= WORK ORDER =
Exactly as written, please set down all of the entries again, with no pictures.

Records from a dataset:
________________________

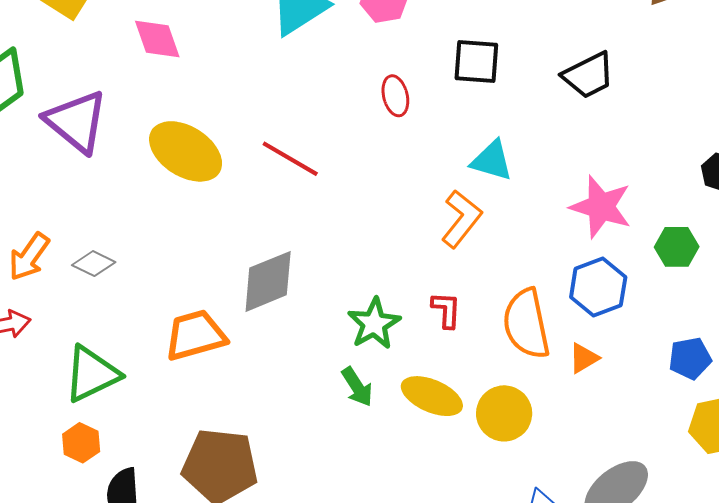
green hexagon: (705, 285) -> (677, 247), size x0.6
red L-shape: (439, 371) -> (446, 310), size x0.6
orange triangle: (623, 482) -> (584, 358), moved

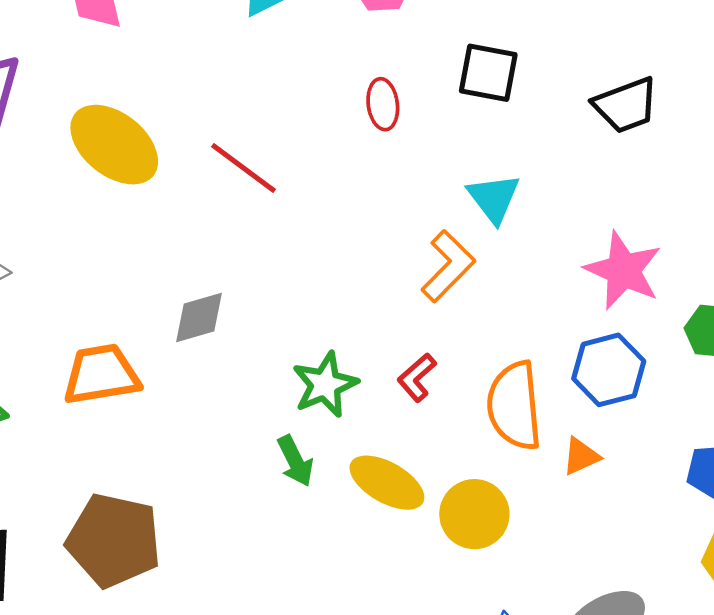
cyan triangle: (492, 161) -> (494, 198), turned 30
gray diamond: (268, 281) -> (199, 318), size x0.7
red L-shape: (446, 310) -> (417, 378), turned -141

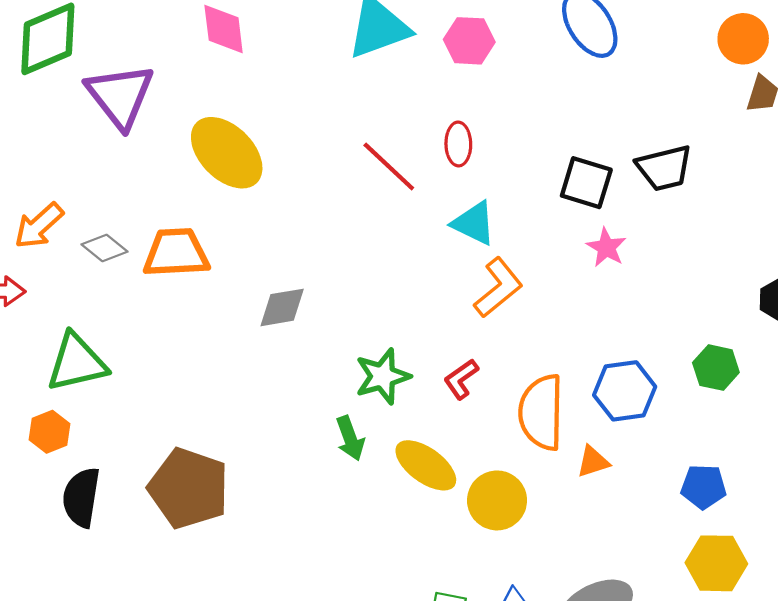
black square: (488, 73) -> (586, 183), moved
red line: (243, 168) -> (389, 166), moved
cyan triangle: (494, 198) -> (474, 223), moved, turned -33
pink star: (623, 270) -> (606, 247), moved, size x0.6
orange trapezoid: (101, 374) -> (176, 253), moved

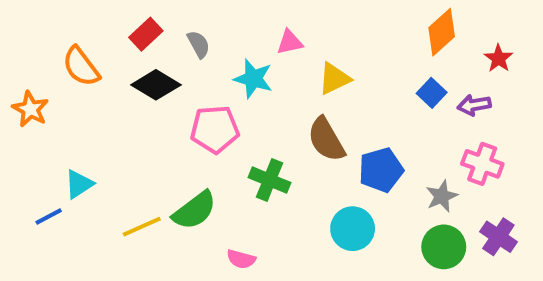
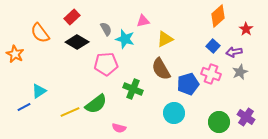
gray semicircle: (199, 44) -> (106, 29), moved
pink cross: (482, 164) -> (211, 74), moved
gray star: (442, 196) -> (240, 72), moved

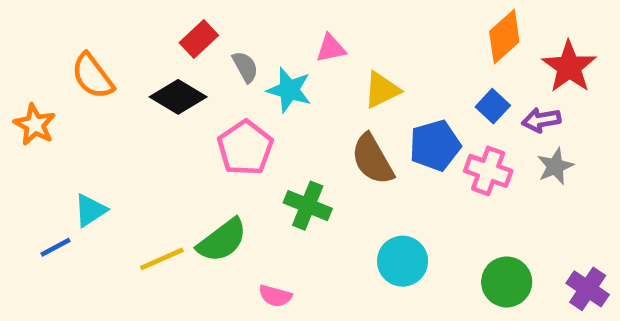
red rectangle: (72, 17) -> (199, 39), moved
red star: (246, 29) -> (569, 67), size x1.6
pink pentagon: (106, 64) -> (245, 148), turned -30
blue pentagon: (188, 84) -> (435, 145), moved
purple cross: (246, 117) -> (588, 289), moved

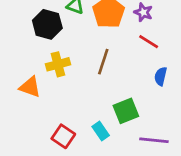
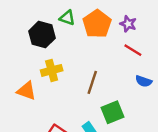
brown line: (103, 62) -> (92, 82), moved
blue semicircle: (161, 76) -> (144, 81), turned -84

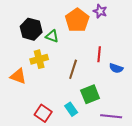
green triangle: (67, 18) -> (52, 36), moved
purple star: (128, 24) -> (100, 11), moved
red line: (133, 50) -> (99, 54), moved, turned 63

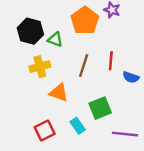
brown line: (73, 69) -> (84, 65), moved
orange triangle: (18, 76) -> (59, 93), moved
red square: (43, 113) -> (45, 131), turned 30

________________________

= RESULT OF THIS EXERCISE =
green hexagon: (705, 285) -> (677, 247), size x0.6
red L-shape: (439, 371) -> (446, 310), size x0.6
orange triangle: (623, 482) -> (584, 358), moved

cyan triangle: (492, 161) -> (494, 198), turned 30
gray diamond: (268, 281) -> (199, 318), size x0.7
red L-shape: (446, 310) -> (417, 378), turned -141

black square: (488, 73) -> (586, 183), moved
red line: (243, 168) -> (389, 166), moved
cyan triangle: (494, 198) -> (474, 223), moved, turned -33
pink star: (623, 270) -> (606, 247), moved, size x0.6
orange trapezoid: (101, 374) -> (176, 253), moved

gray semicircle: (199, 44) -> (106, 29), moved
pink cross: (482, 164) -> (211, 74), moved
gray star: (442, 196) -> (240, 72), moved

red rectangle: (72, 17) -> (199, 39), moved
red star: (246, 29) -> (569, 67), size x1.6
pink pentagon: (106, 64) -> (245, 148), turned -30
blue pentagon: (188, 84) -> (435, 145), moved
purple cross: (246, 117) -> (588, 289), moved

brown line: (103, 62) -> (92, 82), moved
blue semicircle: (161, 76) -> (144, 81), turned -84

green triangle: (67, 18) -> (52, 36), moved
purple star: (128, 24) -> (100, 11), moved
red line: (133, 50) -> (99, 54), moved, turned 63

brown line: (73, 69) -> (84, 65), moved
orange triangle: (18, 76) -> (59, 93), moved
red square: (43, 113) -> (45, 131), turned 30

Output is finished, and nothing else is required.